------ Exercise input ------

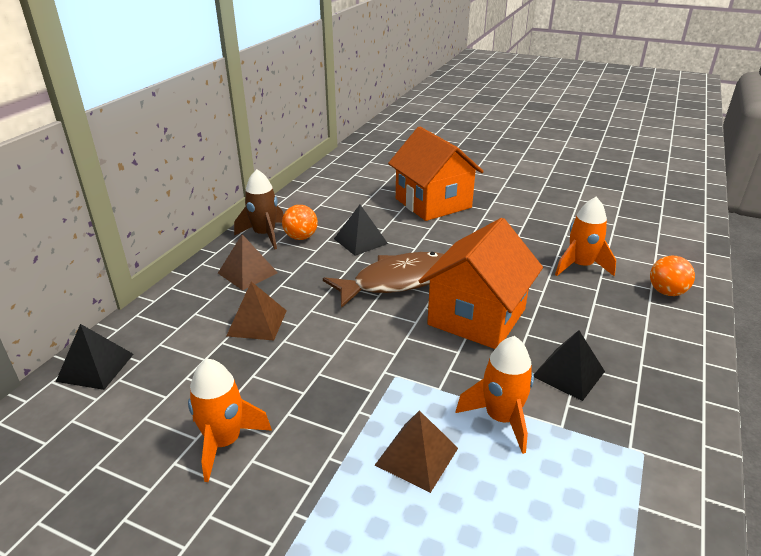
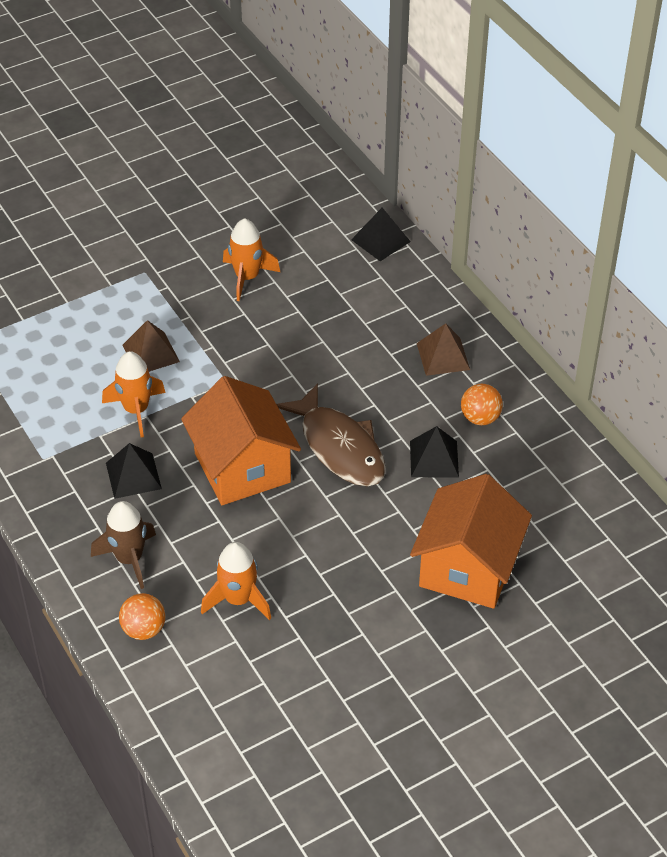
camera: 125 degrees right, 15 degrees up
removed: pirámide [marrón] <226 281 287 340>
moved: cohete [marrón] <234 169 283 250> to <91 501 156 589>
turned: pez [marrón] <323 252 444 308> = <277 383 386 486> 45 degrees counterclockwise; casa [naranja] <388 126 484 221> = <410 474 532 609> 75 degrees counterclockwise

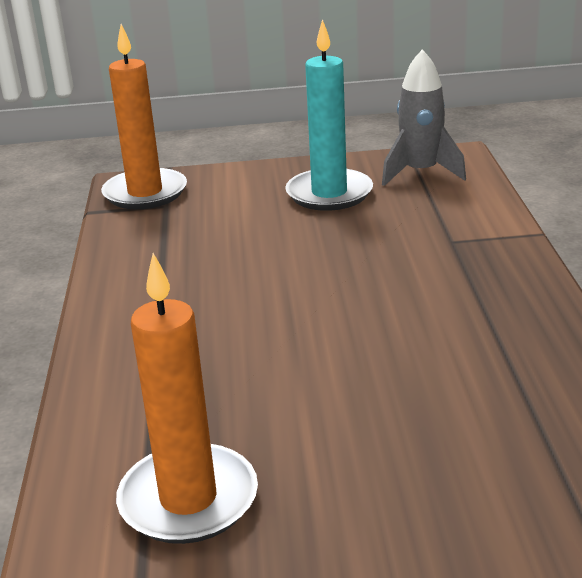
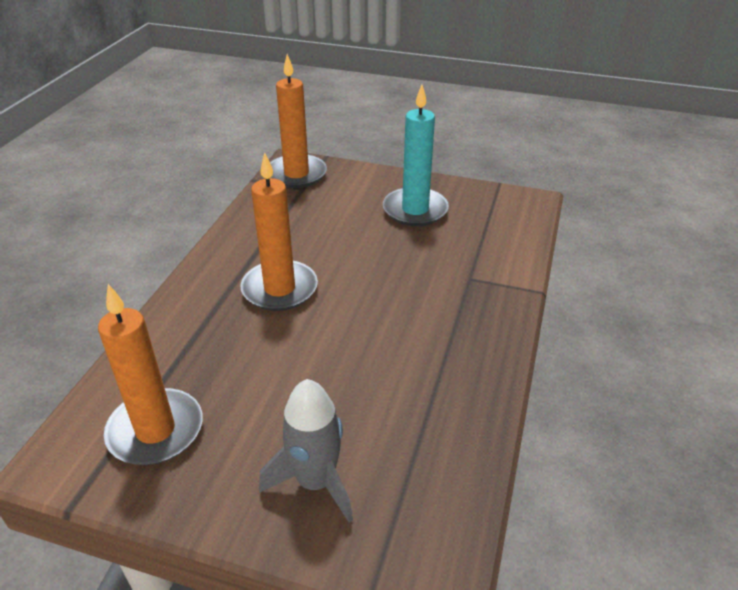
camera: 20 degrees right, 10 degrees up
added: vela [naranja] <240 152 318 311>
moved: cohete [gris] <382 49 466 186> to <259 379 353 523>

------

▶ What this task involves
Search the records for the word "right" and copy every line where it occurs.

▶ Written solution
camera: 125 degrees right, 15 degrees up
camera: 20 degrees right, 10 degrees up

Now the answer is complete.